** begin DATASET EXTRACT **
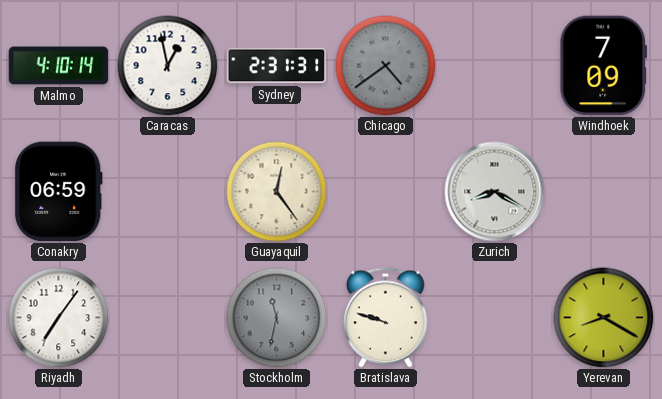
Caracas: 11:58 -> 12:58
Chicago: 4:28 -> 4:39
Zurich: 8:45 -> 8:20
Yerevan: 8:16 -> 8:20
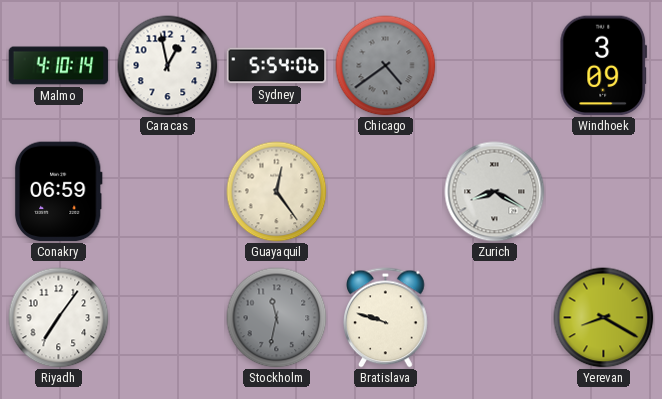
Sydney: 2:31 -> 5:54
Windhoek: 7:09 -> 3:09
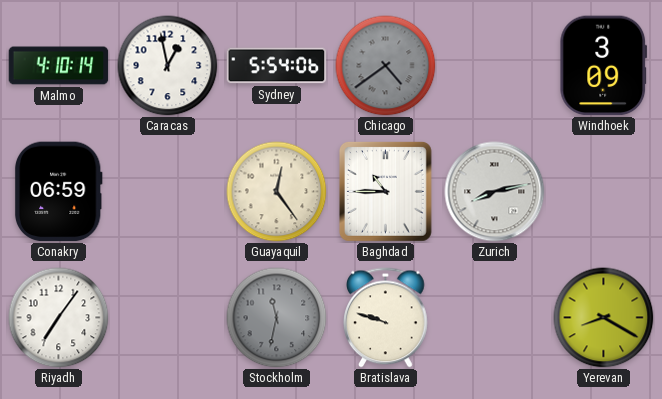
Baghdad: none -> 10:45
Zurich: 8:20 -> 8:13
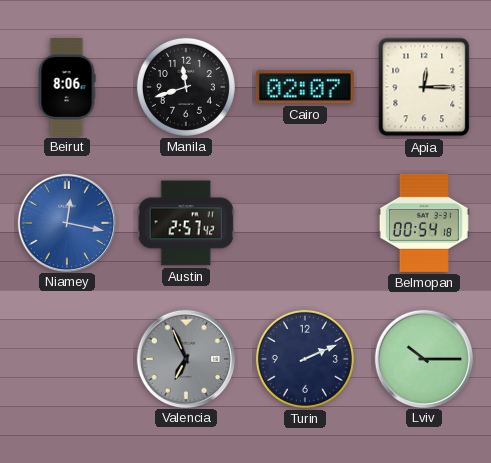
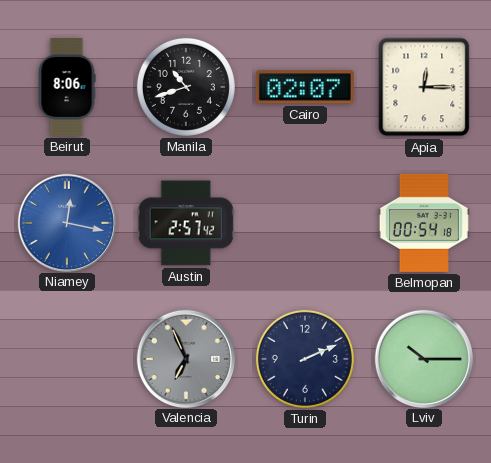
Manila: 11:42 -> 10:42
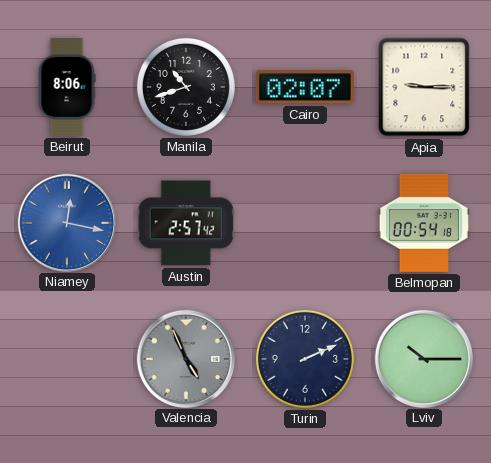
Apia: 12:15 -> 9:15
Valencia: 6:56 -> 4:56
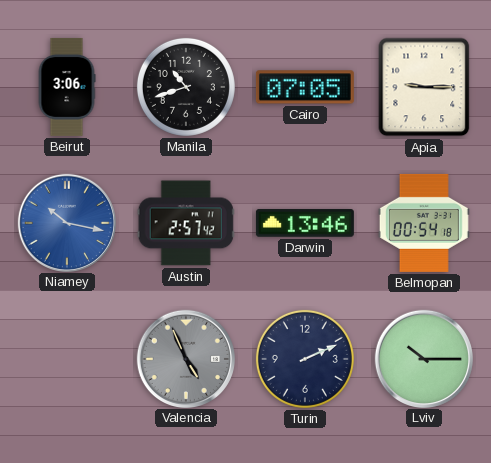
Beirut: 8:06 -> 3:06
Cairo: 02:07 -> 07:05
Niamey: 12:17 -> 10:17
Darwin: none -> 13:46
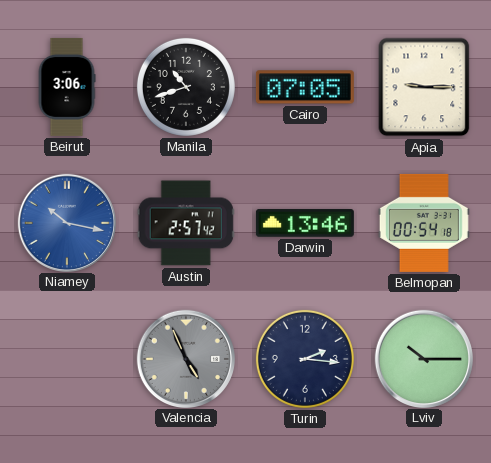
Turin: 2:11 -> 2:16
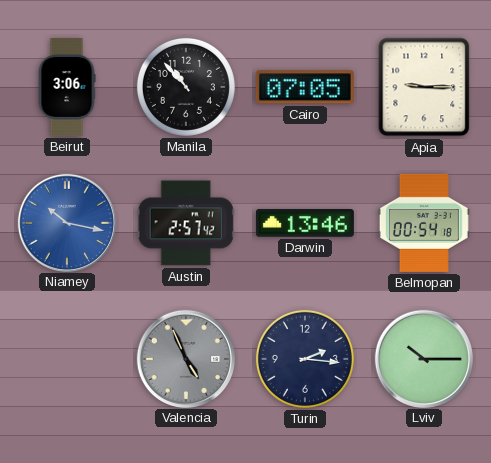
Manila: 10:42 -> 10:53
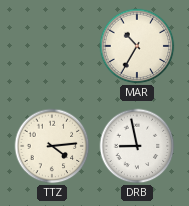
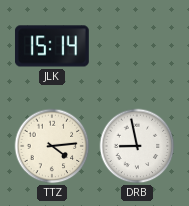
JLK: none -> 15:14
MAR: 10:35 -> none
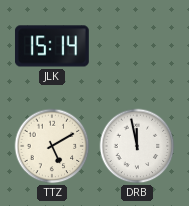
TTZ: 4:14 -> 5:10
DRB: 8:58 -> 11:58
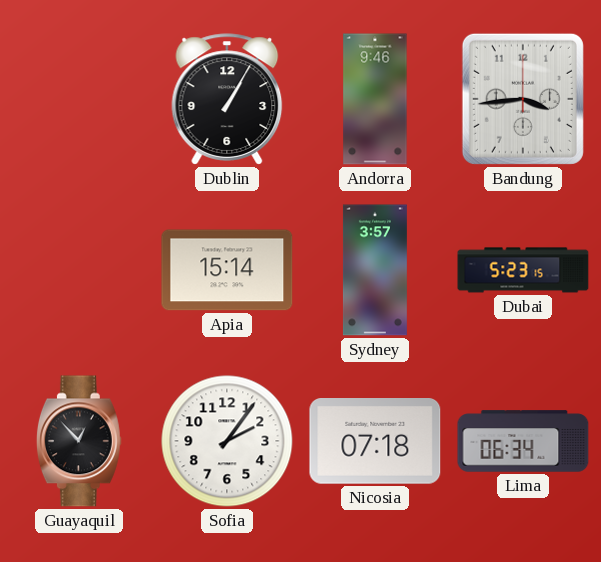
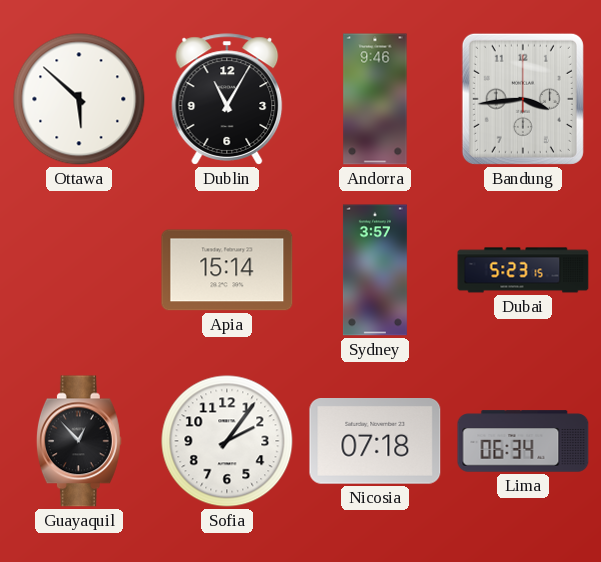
Ottawa: none -> 5:52
Dublin: 1:05 -> 11:05
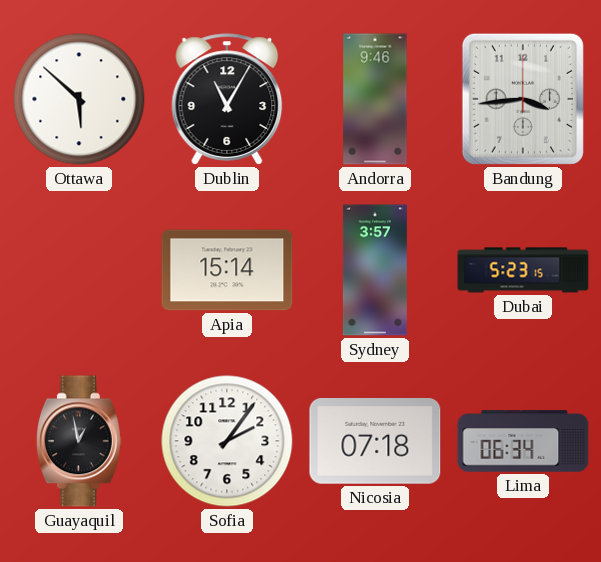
Guayaquil: 12:53 -> 12:58
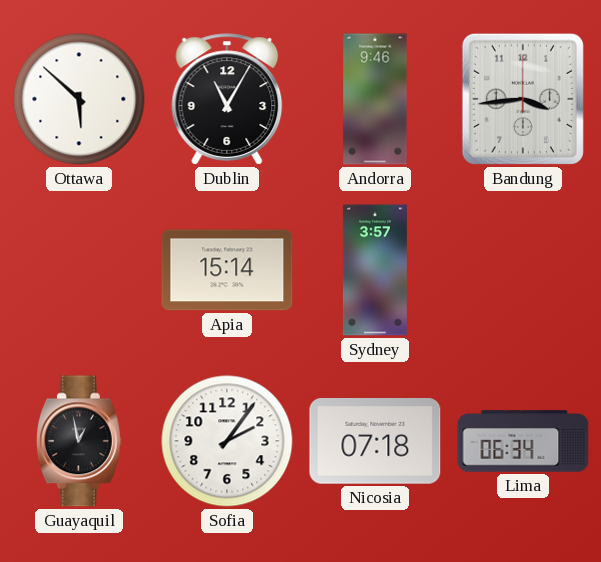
Dubai: 5:23 -> none
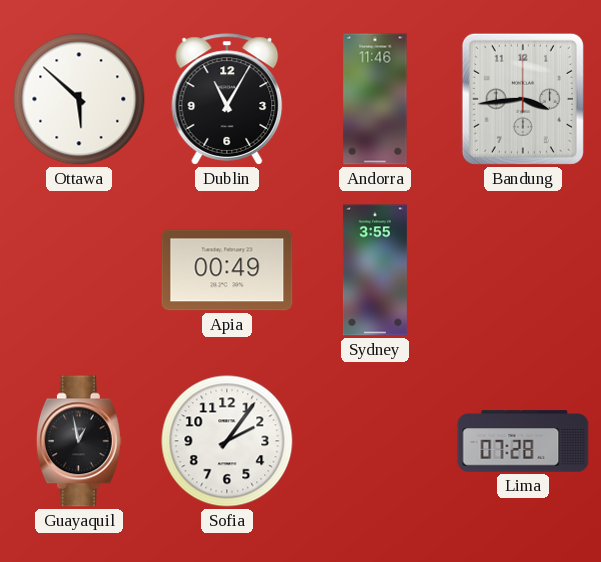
Andorra: 9:46 -> 11:46
Apia: 15:14 -> 00:49
Sydney: 3:57 -> 3:55
Nicosia: 07:18 -> none
Lima: 06:34 -> 07:28
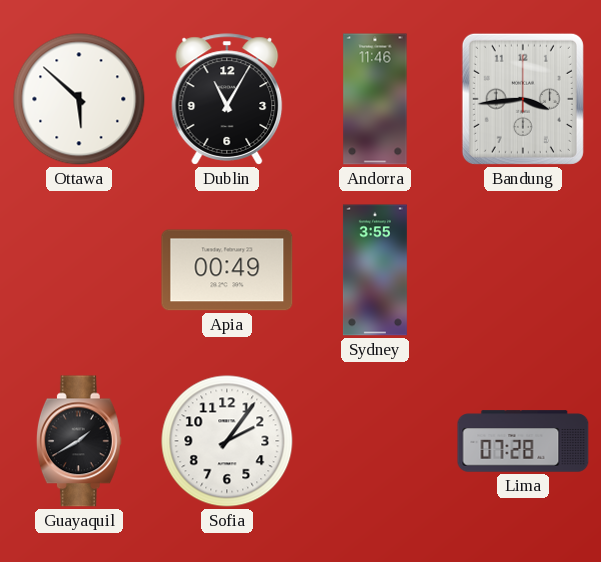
Guayaquil: 12:58 -> 1:40
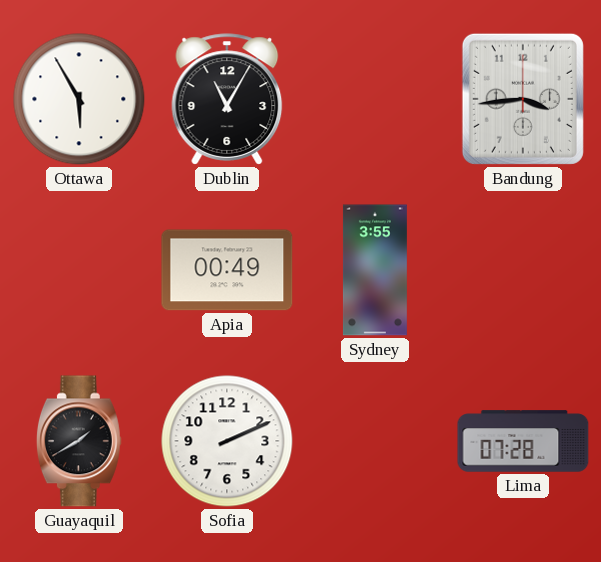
Ottawa: 5:52 -> 5:55
Andorra: 11:46 -> none
Sofia: 2:06 -> 2:11
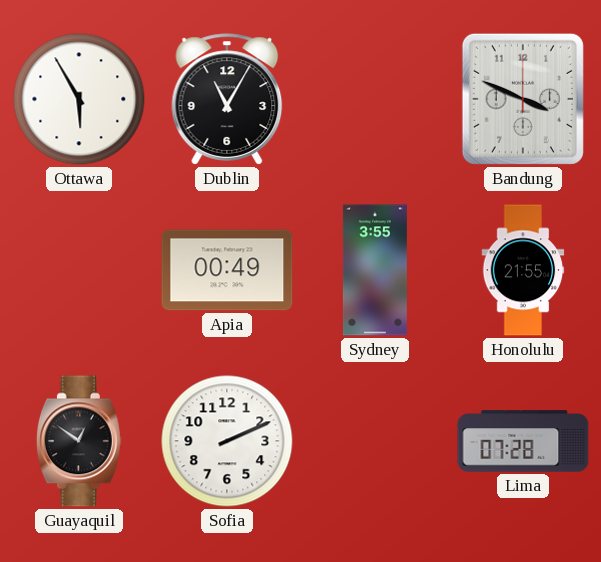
Bandung: 3:44 -> 3:49
Honolulu: none -> 21:55
Guayaquil: 1:40 -> 12:51
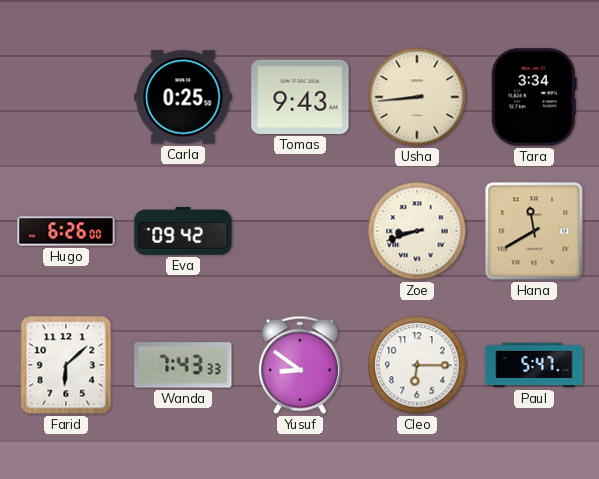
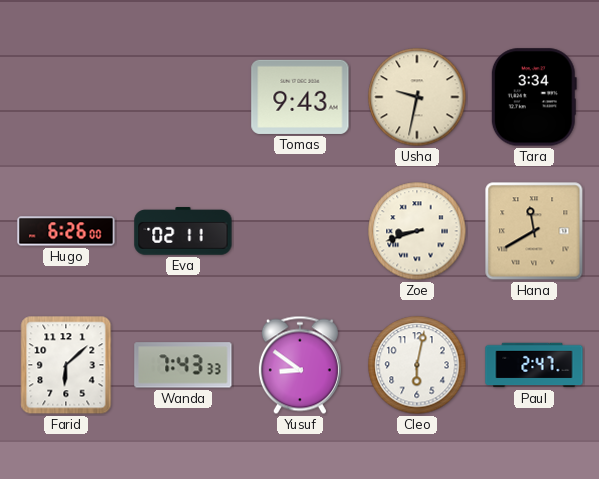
Carla: 0:25 -> none
Usha: 8:44 -> 9:32
Eva: 09:42 -> 02:11
Cleo: 6:15 -> 6:02
Paul: 5:47 -> 2:47
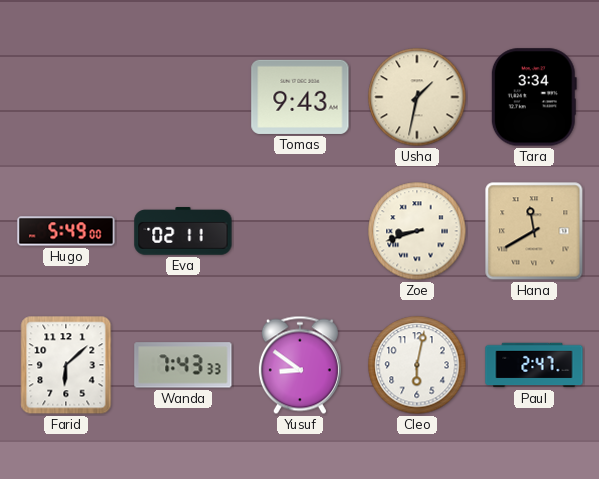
Usha: 9:32 -> 1:32
Hugo: 6:26 -> 5:49
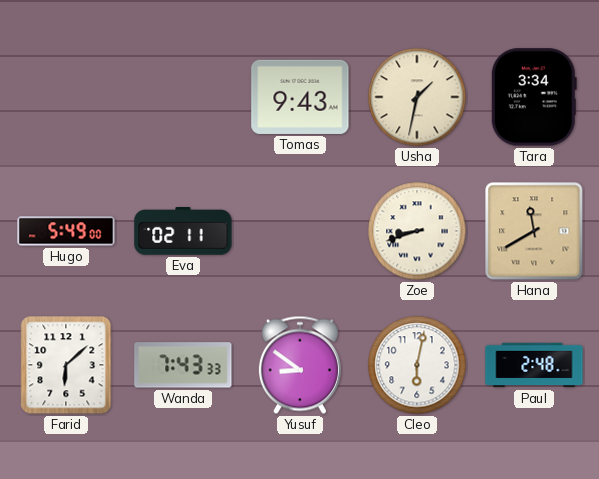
Paul: 2:47 -> 2:48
** end DATASET EXTRACT **
**WRITTEN INSTRUCTION**
Copy the lines above word for word, omitting the picture markers.

**COMPLETE RESPONSE**
Caracas: 11:58 -> 12:58
Chicago: 4:28 -> 4:39
Zurich: 8:45 -> 8:20
Yerevan: 8:16 -> 8:20
Sydney: 2:31 -> 5:54
Windhoek: 7:09 -> 3:09
Baghdad: none -> 10:45
Zurich: 8:20 -> 8:13
Manila: 11:42 -> 10:42
Apia: 12:15 -> 9:15
Valencia: 6:56 -> 4:56
Beirut: 8:06 -> 3:06
Cairo: 02:07 -> 07:05
Niamey: 12:17 -> 10:17
Darwin: none -> 13:46
Turin: 2:11 -> 2:16
Manila: 10:42 -> 10:53
JLK: none -> 15:14
MAR: 10:35 -> none
TTZ: 4:14 -> 5:10
DRB: 8:58 -> 11:58
Ottawa: none -> 5:52
Dublin: 1:05 -> 11:05
Guayaquil: 12:53 -> 12:58
Dubai: 5:23 -> none
Andorra: 9:46 -> 11:46
Apia: 15:14 -> 00:49
Sydney: 3:57 -> 3:55
Nicosia: 07:18 -> none
Lima: 06:34 -> 07:28
Guayaquil: 12:58 -> 1:40
Ottawa: 5:52 -> 5:55
Andorra: 11:46 -> none
Sofia: 2:06 -> 2:11
Bandung: 3:44 -> 3:49
Honolulu: none -> 21:55
Guayaquil: 1:40 -> 12:51
Carla: 0:25 -> none
Usha: 8:44 -> 9:32
Eva: 09:42 -> 02:11
Cleo: 6:15 -> 6:02
Paul: 5:47 -> 2:47
Usha: 9:32 -> 1:32
Hugo: 6:26 -> 5:49
Paul: 2:47 -> 2:48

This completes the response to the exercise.